▶ [Work required]
Go through the entries one line at a time, and gather every line that has the word "green".

▶ [Data extract]
*** Block opens ***
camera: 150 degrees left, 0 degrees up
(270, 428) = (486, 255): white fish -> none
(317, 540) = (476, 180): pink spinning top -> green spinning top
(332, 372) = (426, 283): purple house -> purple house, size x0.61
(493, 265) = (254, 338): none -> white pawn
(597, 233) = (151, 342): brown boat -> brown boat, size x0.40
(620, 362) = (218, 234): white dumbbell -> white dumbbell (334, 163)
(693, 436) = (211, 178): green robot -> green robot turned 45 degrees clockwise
*** Block closes ***
*** Block opens ***
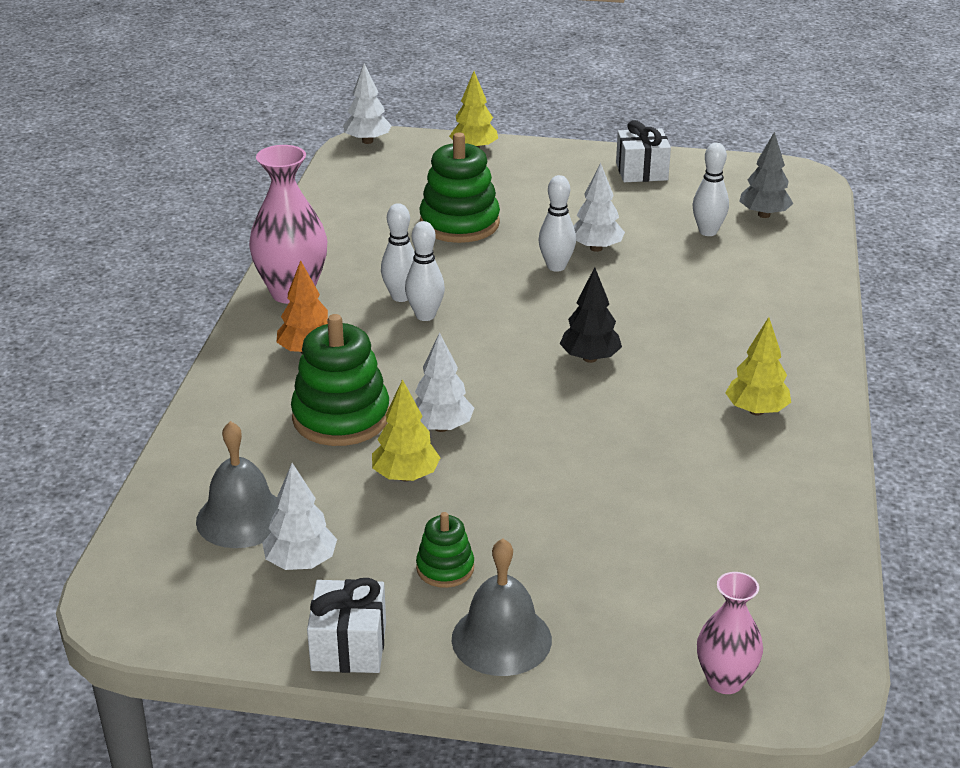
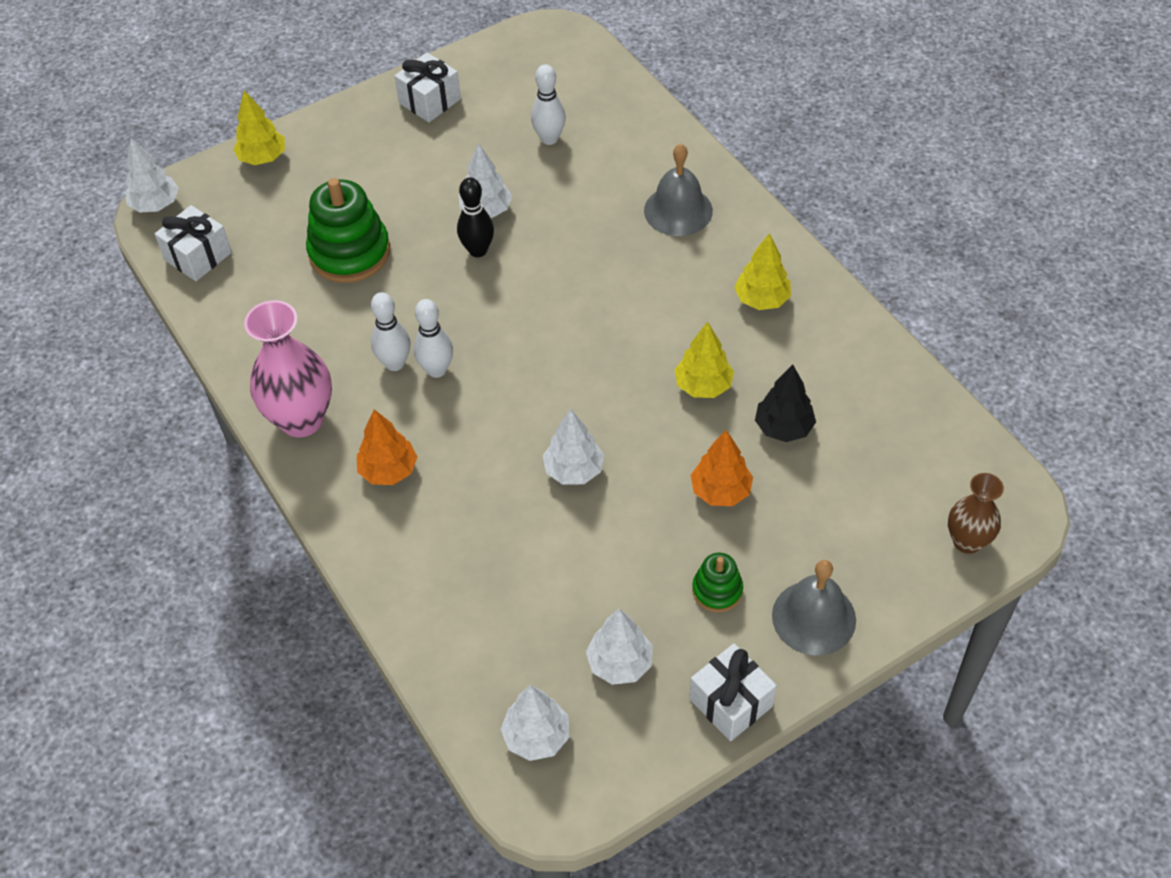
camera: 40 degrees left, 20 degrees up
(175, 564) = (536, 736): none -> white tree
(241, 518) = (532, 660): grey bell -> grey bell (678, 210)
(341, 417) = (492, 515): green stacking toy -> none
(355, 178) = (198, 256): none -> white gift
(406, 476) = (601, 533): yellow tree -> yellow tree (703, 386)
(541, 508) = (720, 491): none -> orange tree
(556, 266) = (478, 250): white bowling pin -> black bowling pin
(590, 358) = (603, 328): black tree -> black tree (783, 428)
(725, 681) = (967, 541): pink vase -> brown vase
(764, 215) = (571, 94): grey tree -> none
*** Block closes ***
*** Block opens ***
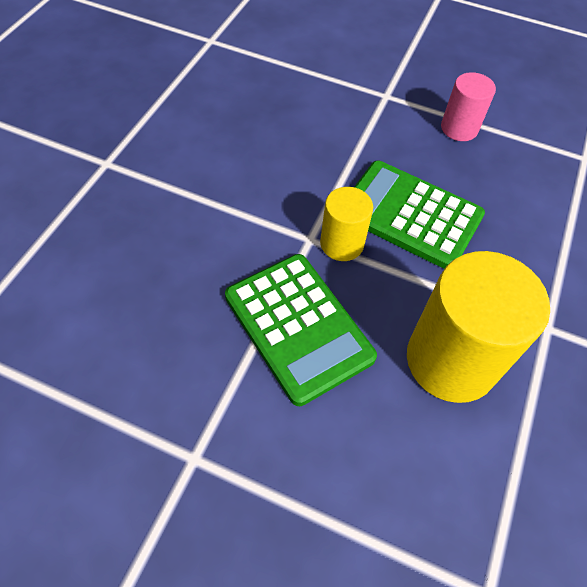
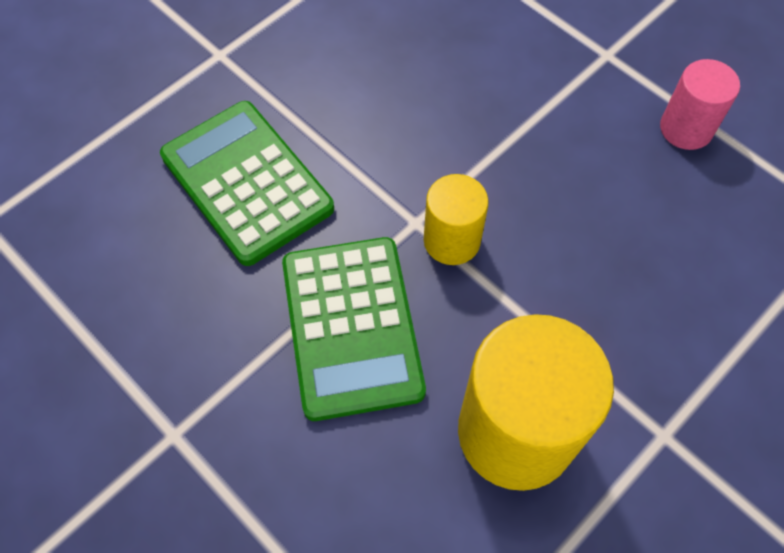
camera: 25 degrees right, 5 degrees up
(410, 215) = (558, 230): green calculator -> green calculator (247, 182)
*** Block closes ***
▶ [Output for this task]
(317, 540) = (476, 180): pink spinning top -> green spinning top
(693, 436) = (211, 178): green robot -> green robot turned 45 degrees clockwise
(341, 417) = (492, 515): green stacking toy -> none
(410, 215) = (558, 230): green calculator -> green calculator (247, 182)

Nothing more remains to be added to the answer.